Every entry should be repeated exactly. Omit the pictures.

[Scene comparison data]
++++++++++

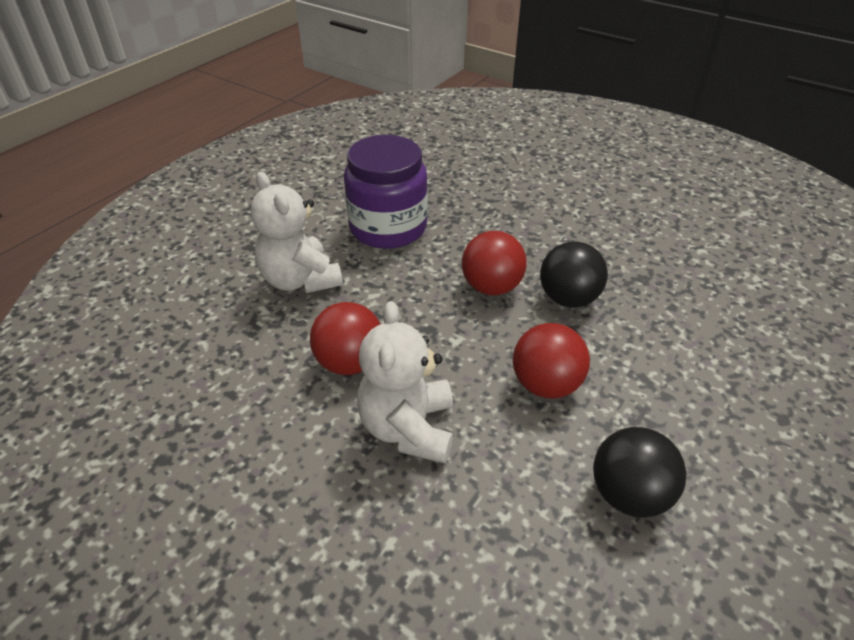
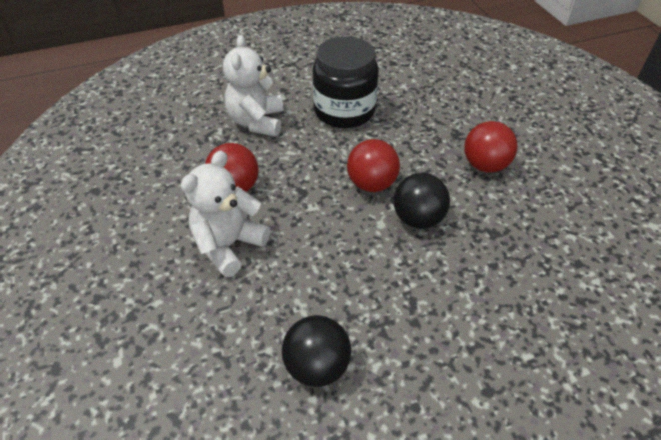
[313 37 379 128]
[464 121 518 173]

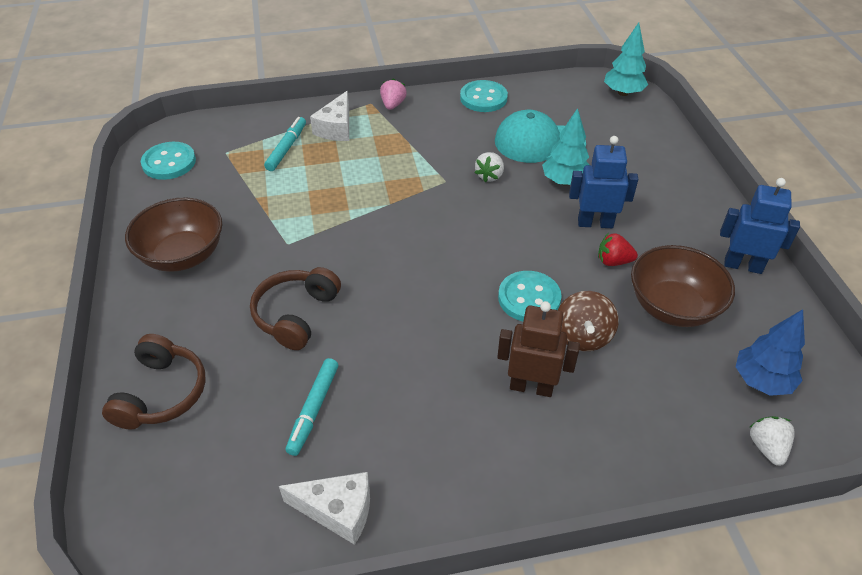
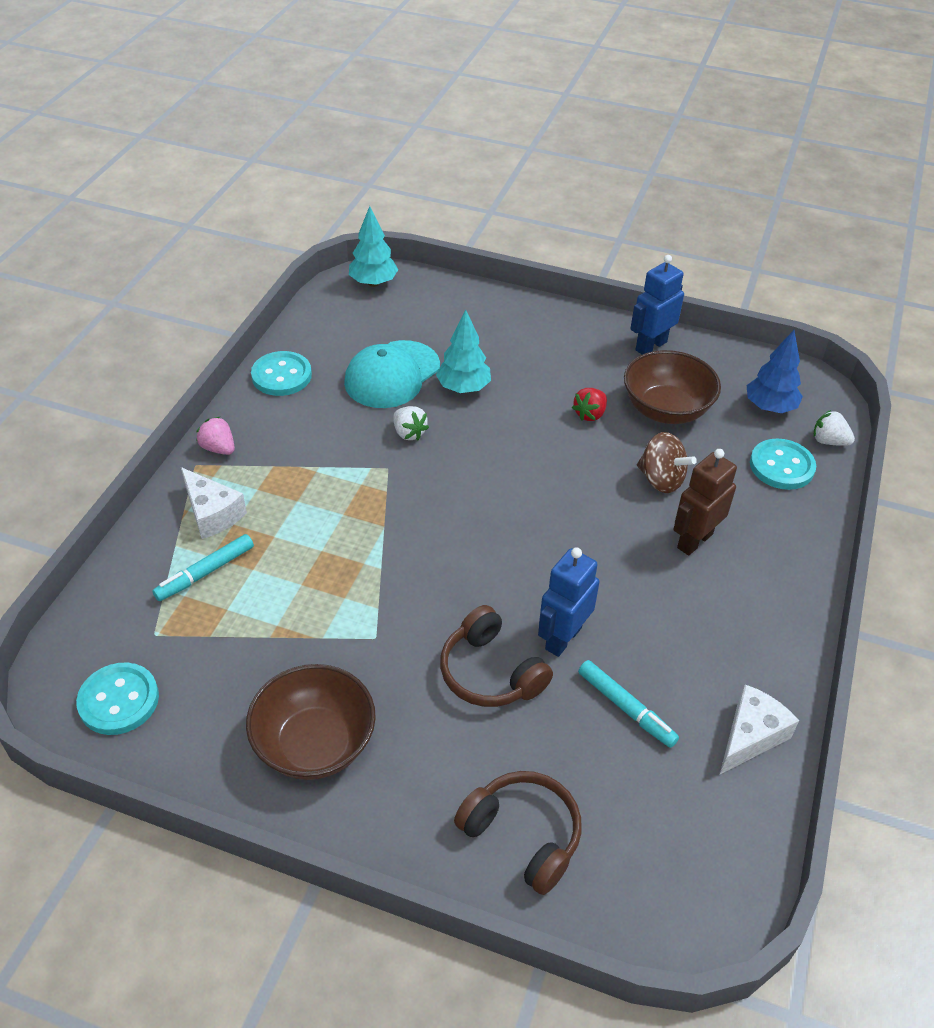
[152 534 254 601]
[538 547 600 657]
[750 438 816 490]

++++++++++

Exercise response:
[313 37 379 128]
[464 121 518 173]

[152 534 254 601]
[538 547 600 657]
[750 438 816 490]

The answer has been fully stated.